▸ **TASK TO COMPLETE**
The expected answer is the data below, printed verbatim without its pictures.

▸ **MATERIAL SHOWN**
+===+
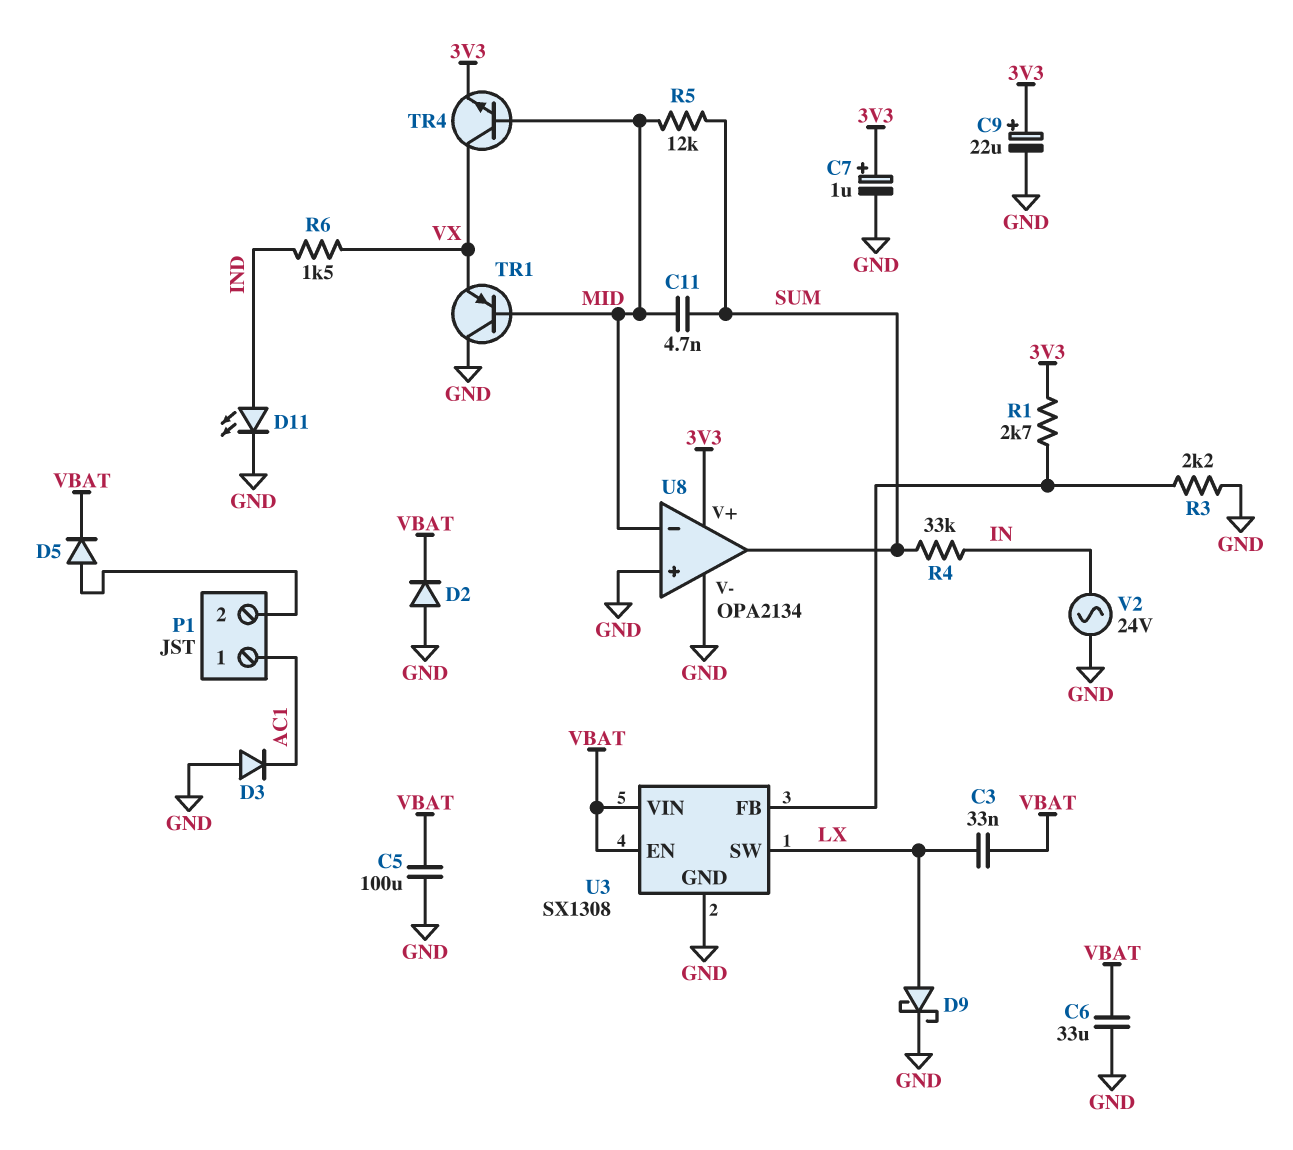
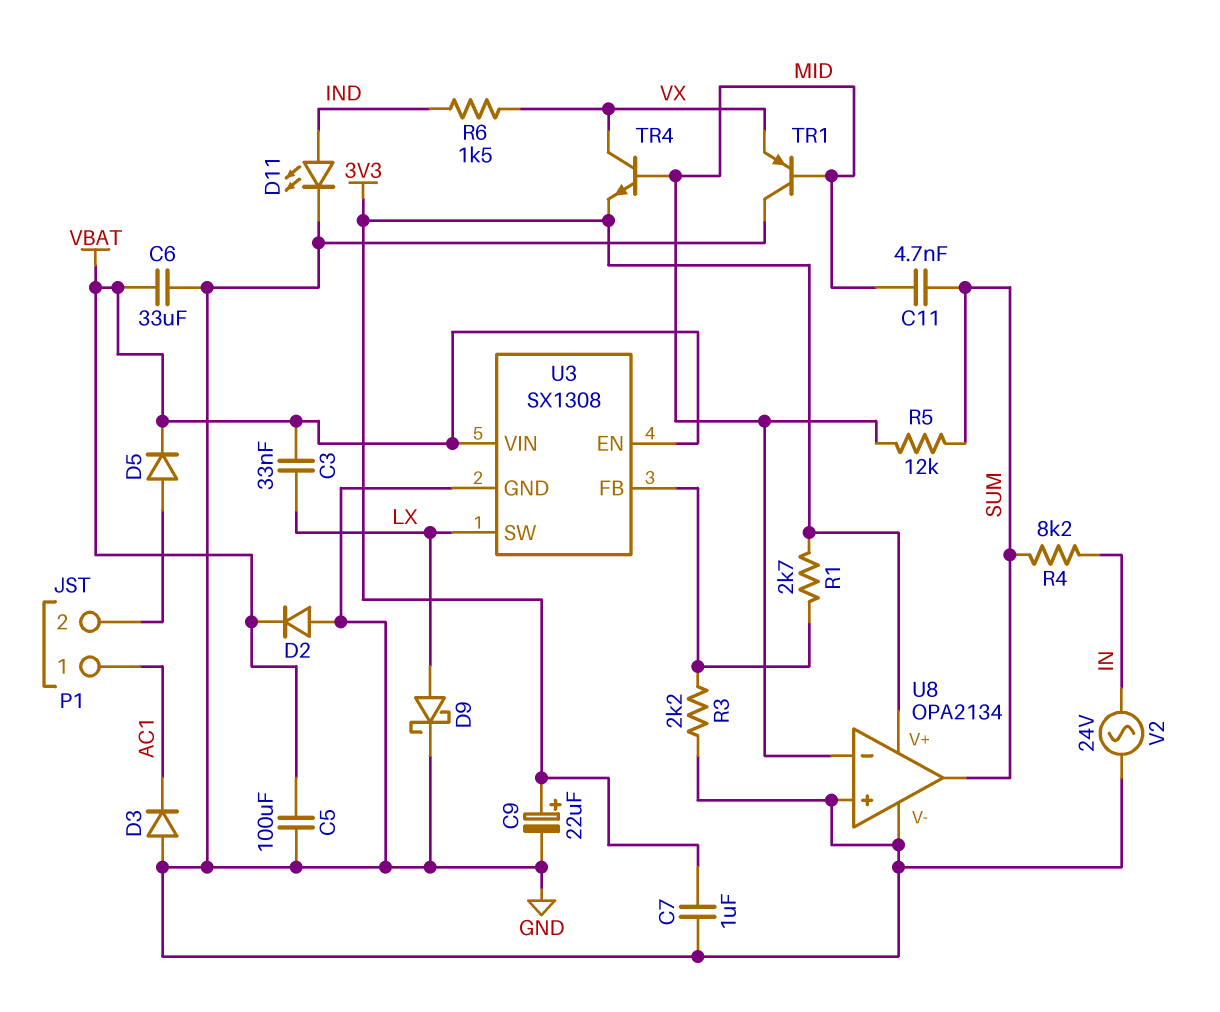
C7: 1uF (plus 3V3, minus GND) -> 1uF (3V3, GND)
R4: 33k (IN, SUM) -> 8.2k (IN, SUM)

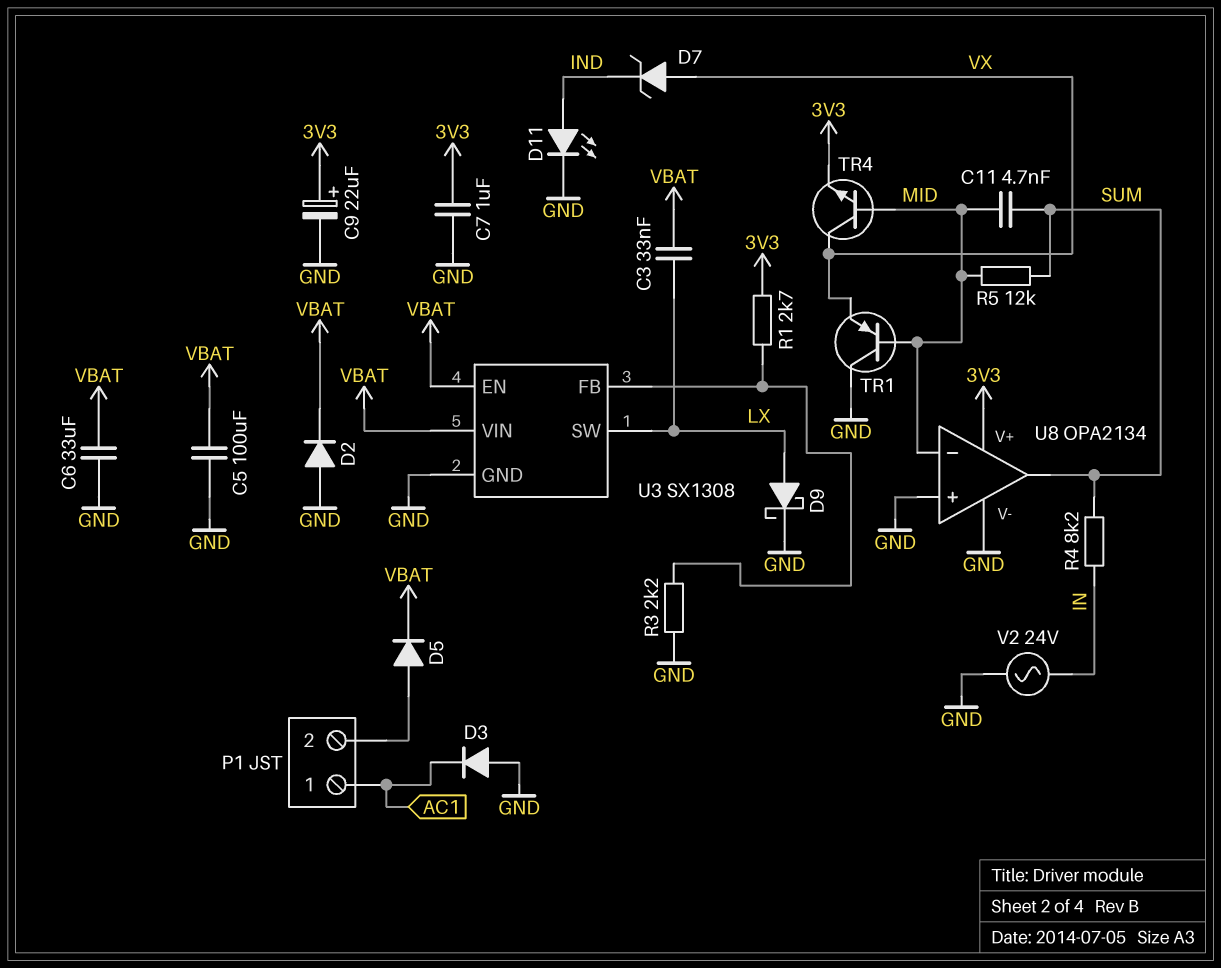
D7: none -> zener (A VX, K IND)
R6: 1.5k (IND, VX) -> none

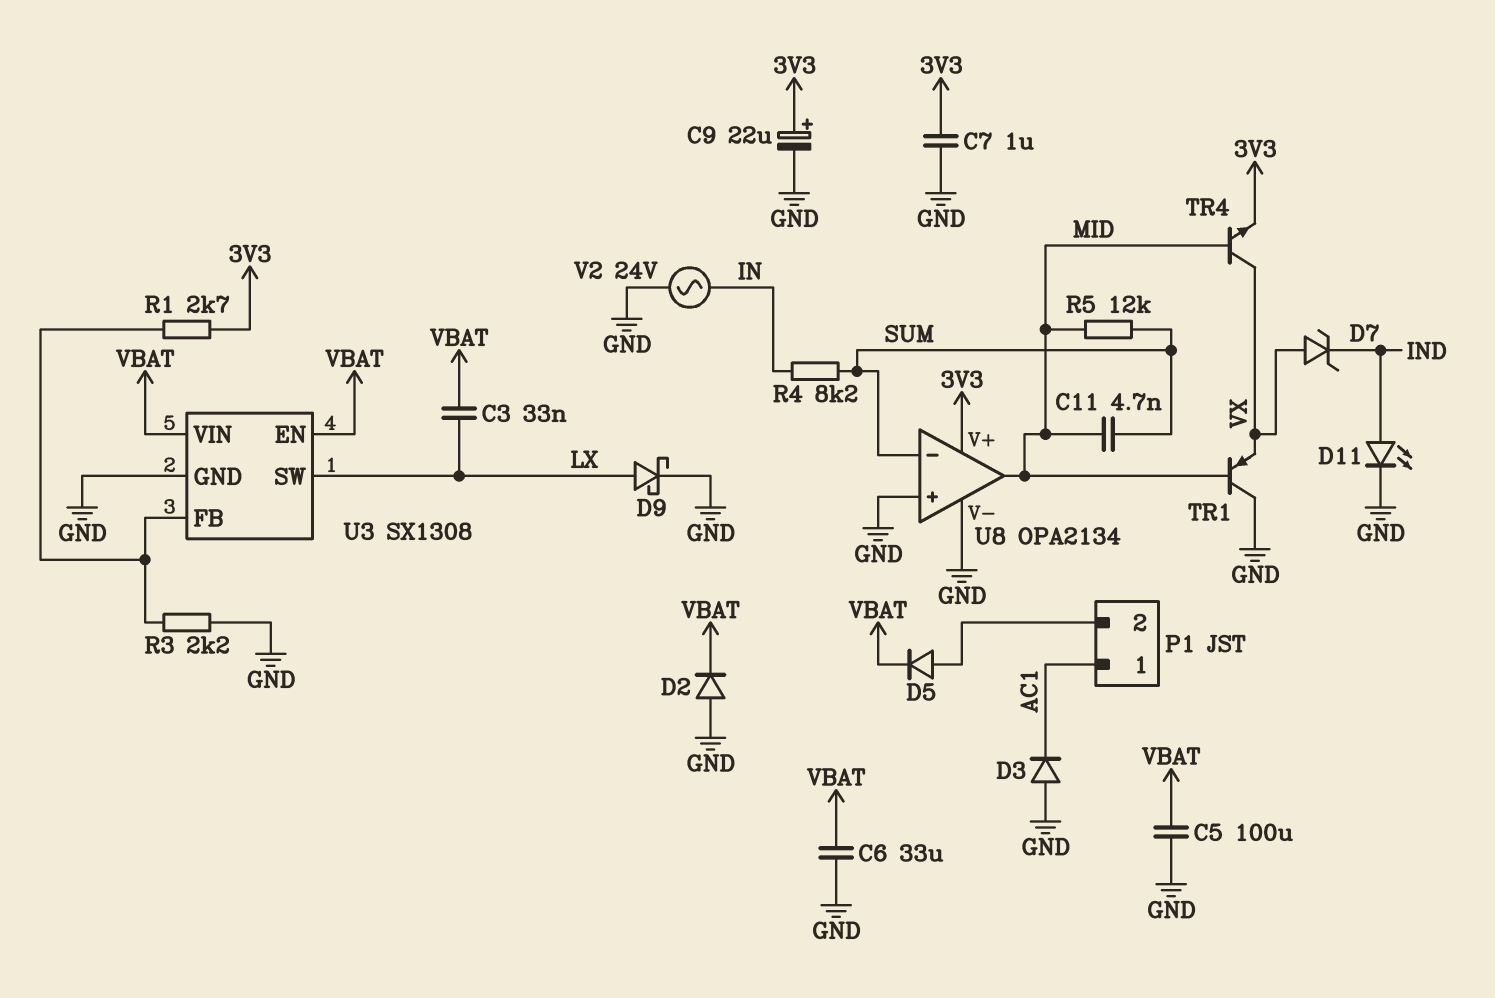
U8 pin in-: MID -> SUM
U8 pin out: SUM -> MID

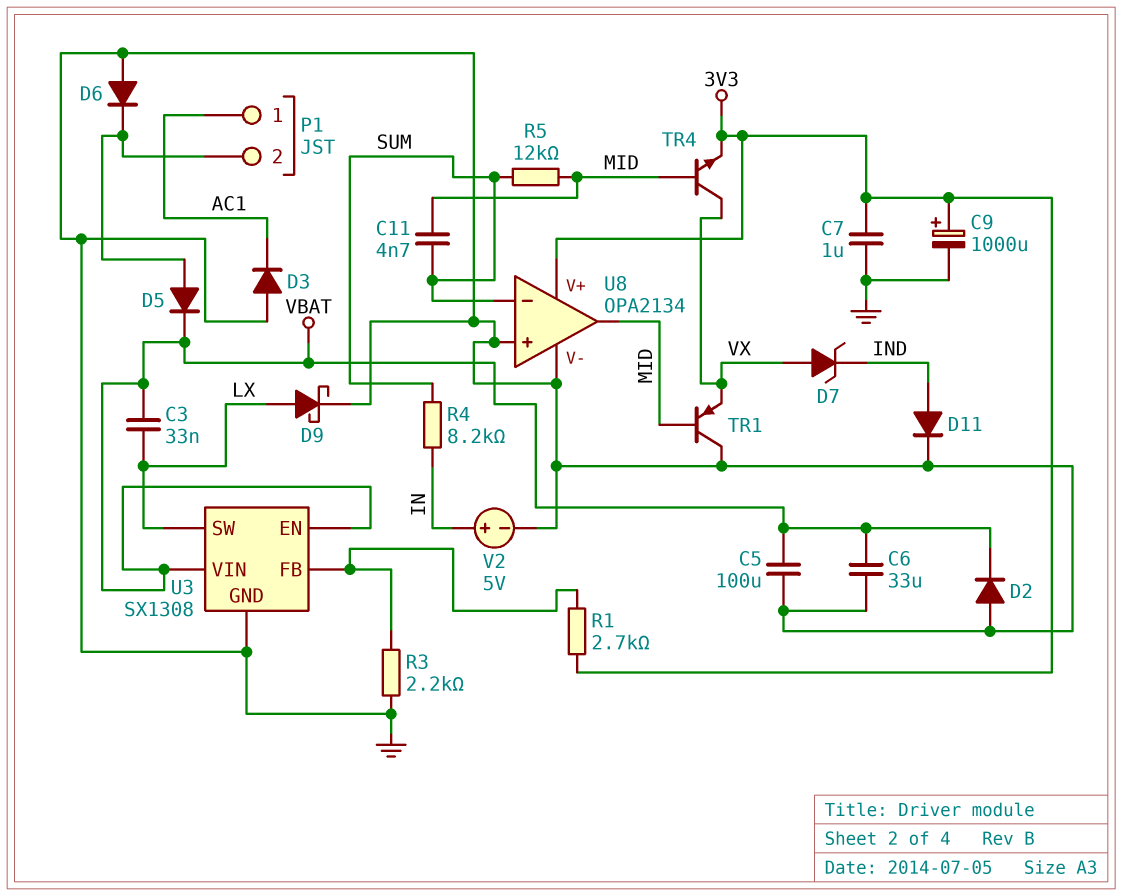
C9: 22uF (plus 3V3, minus GND) -> 1000uF (plus 3V3, minus GND)
D6: none -> diode (A GND, K P1/2)
D11: LED (A IND, K GND) -> diode (A IND, K GND)
V2: AC 24V (GND, IN) -> 5V (plus IN, minus GND)

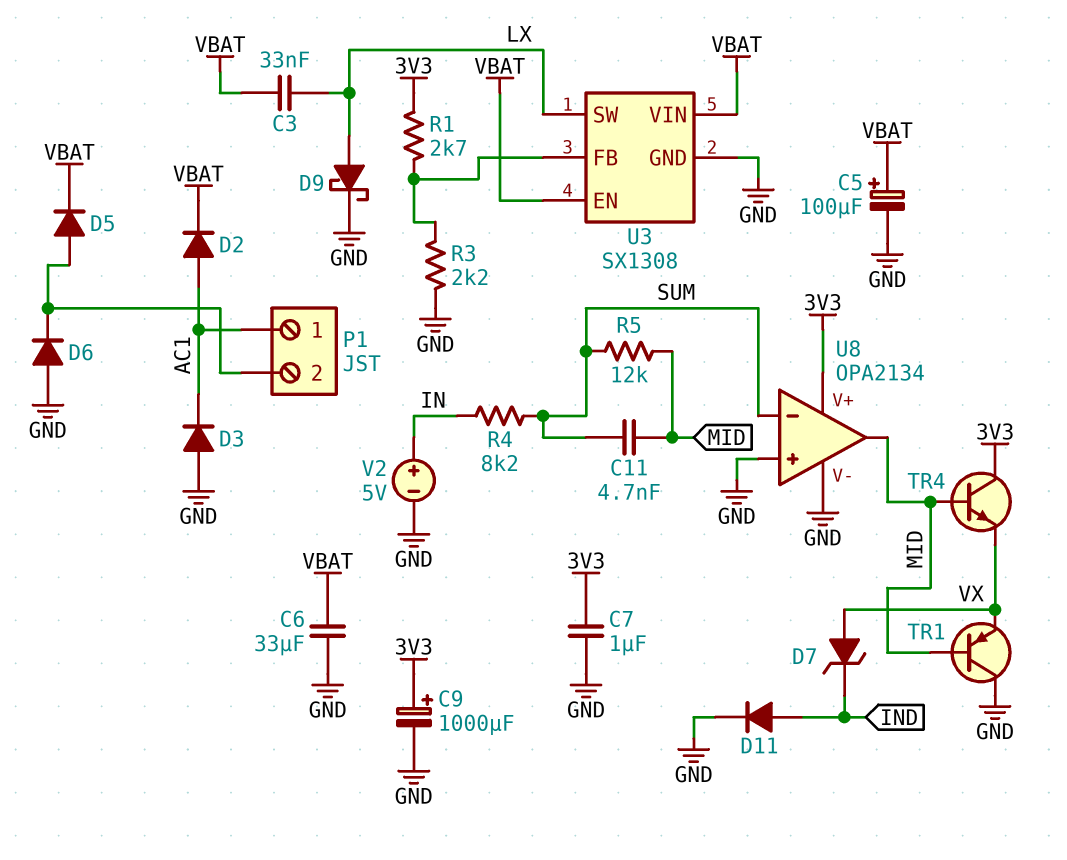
C5: 100uF (GND, VBAT) -> 100uF (plus VBAT, minus GND)
D2: diode (A GND, K VBAT) -> diode (A AC1, K VBAT)
TR4: NPN (B MID, C VX, E 3V3) -> NPN (B MID, C 3V3, E VX)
+===+
▸ **RESULT OF THIS TASK**
C7: 1uF (plus 3V3, minus GND) -> 1uF (3V3, GND)
R4: 33k (IN, SUM) -> 8.2k (IN, SUM)

D7: none -> zener (A VX, K IND)
R6: 1.5k (IND, VX) -> none

U8 pin in-: MID -> SUM
U8 pin out: SUM -> MID

C9: 22uF (plus 3V3, minus GND) -> 1000uF (plus 3V3, minus GND)
D6: none -> diode (A GND, K P1/2)
D11: LED (A IND, K GND) -> diode (A IND, K GND)
V2: AC 24V (GND, IN) -> 5V (plus IN, minus GND)

C5: 100uF (GND, VBAT) -> 100uF (plus VBAT, minus GND)
D2: diode (A GND, K VBAT) -> diode (A AC1, K VBAT)
TR4: NPN (B MID, C VX, E 3V3) -> NPN (B MID, C 3V3, E VX)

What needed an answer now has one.